__Working data__:
==========

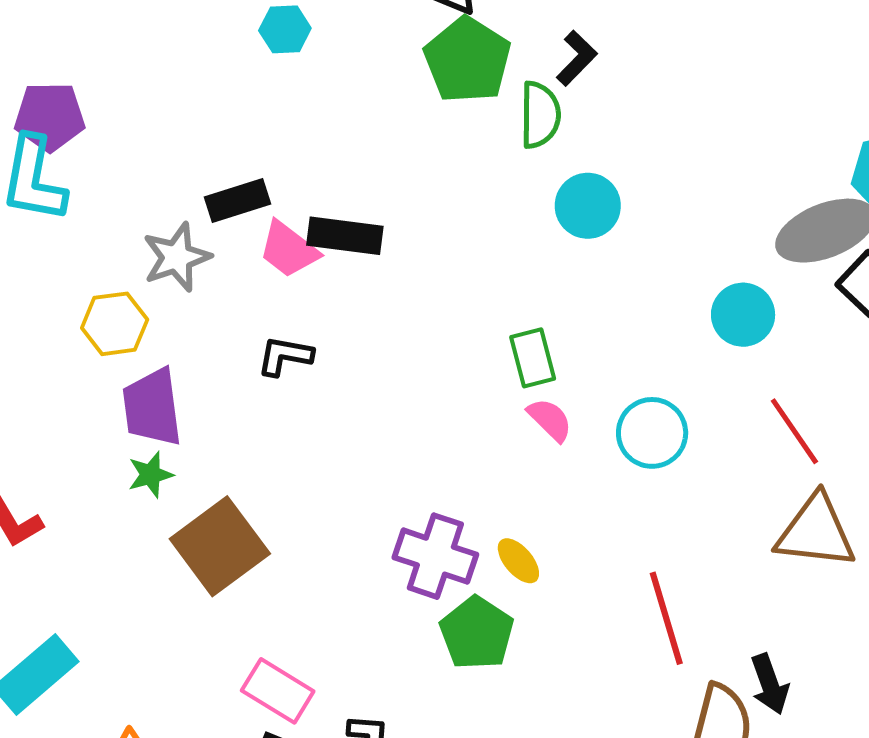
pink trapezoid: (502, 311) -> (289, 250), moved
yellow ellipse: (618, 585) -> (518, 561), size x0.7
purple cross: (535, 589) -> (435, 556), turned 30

==========

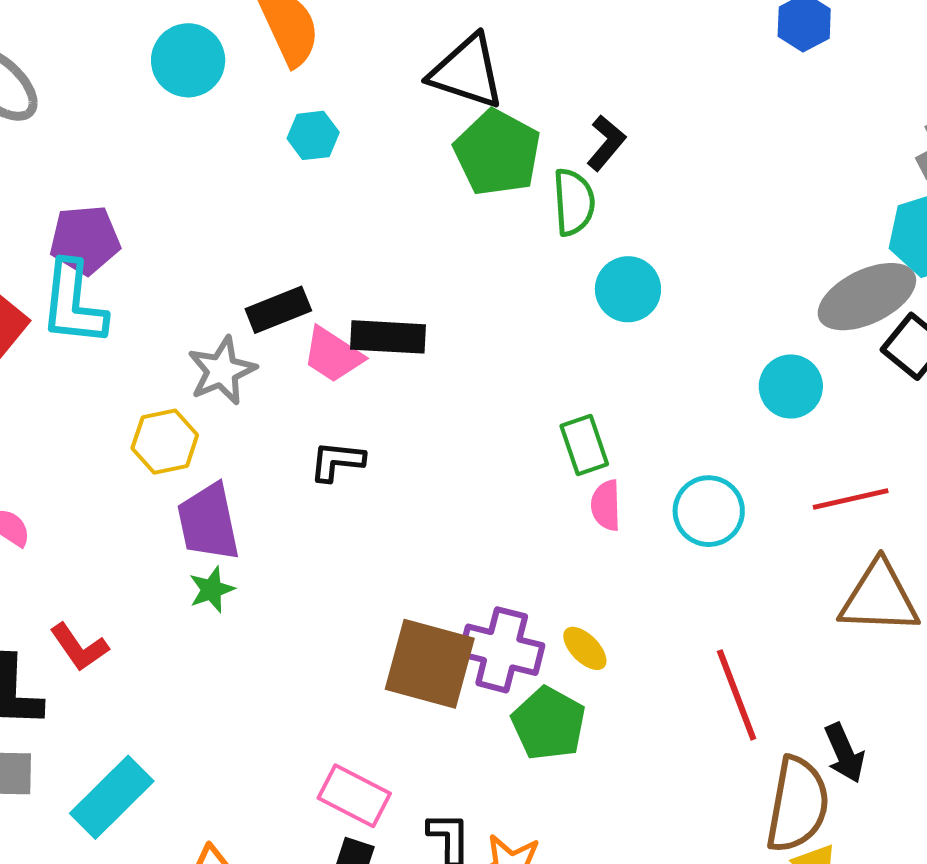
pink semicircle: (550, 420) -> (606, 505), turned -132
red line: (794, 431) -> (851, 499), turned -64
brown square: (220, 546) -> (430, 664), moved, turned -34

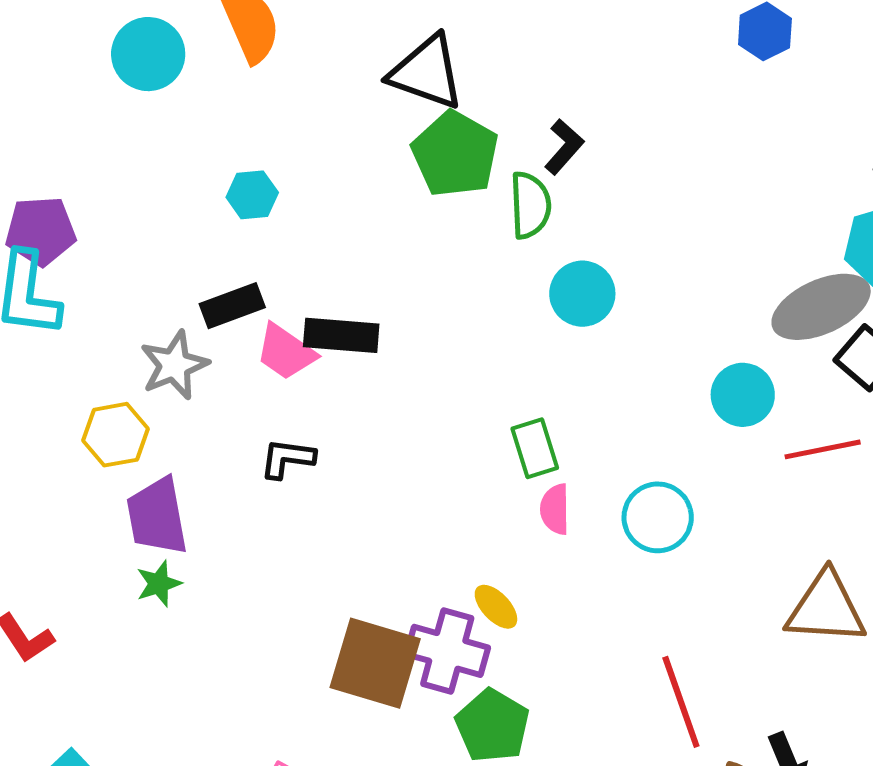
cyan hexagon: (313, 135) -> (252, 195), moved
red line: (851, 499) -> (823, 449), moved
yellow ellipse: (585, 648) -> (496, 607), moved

==========

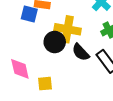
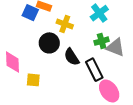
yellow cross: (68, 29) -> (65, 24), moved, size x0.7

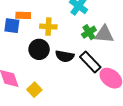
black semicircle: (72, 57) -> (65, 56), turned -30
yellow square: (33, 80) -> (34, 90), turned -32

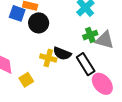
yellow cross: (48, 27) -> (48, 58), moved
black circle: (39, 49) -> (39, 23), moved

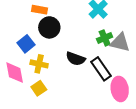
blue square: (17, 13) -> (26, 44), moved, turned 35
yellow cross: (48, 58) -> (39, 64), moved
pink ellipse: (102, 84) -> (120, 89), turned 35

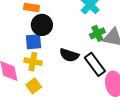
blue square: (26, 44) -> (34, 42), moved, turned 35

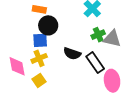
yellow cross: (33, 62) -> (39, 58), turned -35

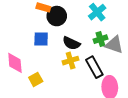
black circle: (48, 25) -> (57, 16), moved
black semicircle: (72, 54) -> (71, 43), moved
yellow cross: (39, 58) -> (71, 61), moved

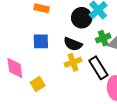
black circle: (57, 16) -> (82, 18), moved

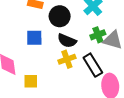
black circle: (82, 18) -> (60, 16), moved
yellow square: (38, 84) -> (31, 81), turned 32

==========

Answer with a single number: the count of lines above that contain the string "blue".

2